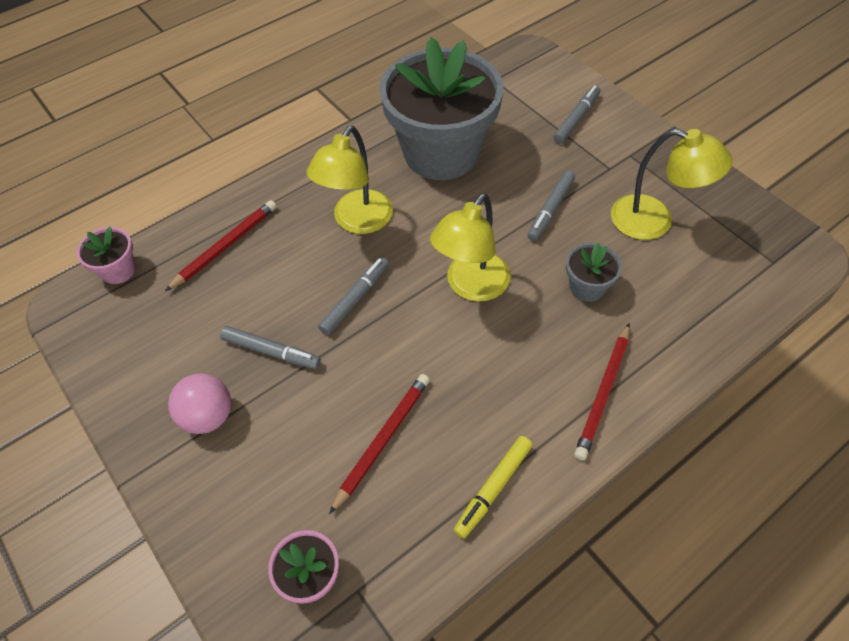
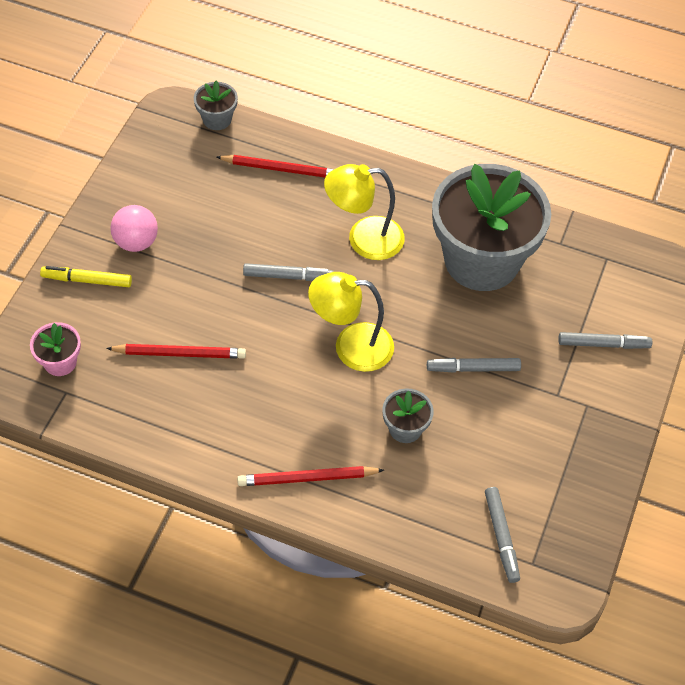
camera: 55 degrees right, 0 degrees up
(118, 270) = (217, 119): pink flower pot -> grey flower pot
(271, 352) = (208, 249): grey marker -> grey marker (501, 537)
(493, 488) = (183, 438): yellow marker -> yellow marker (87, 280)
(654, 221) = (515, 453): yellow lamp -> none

**********

» WHAT YOU HAVE TO DO: For the material above, give every line again exactly and leave out the pictures.

» EXERCISE ANSWER:
camera: 55 degrees right, 0 degrees up
(118, 270) = (217, 119): pink flower pot -> grey flower pot
(271, 352) = (208, 249): grey marker -> grey marker (501, 537)
(493, 488) = (183, 438): yellow marker -> yellow marker (87, 280)
(654, 221) = (515, 453): yellow lamp -> none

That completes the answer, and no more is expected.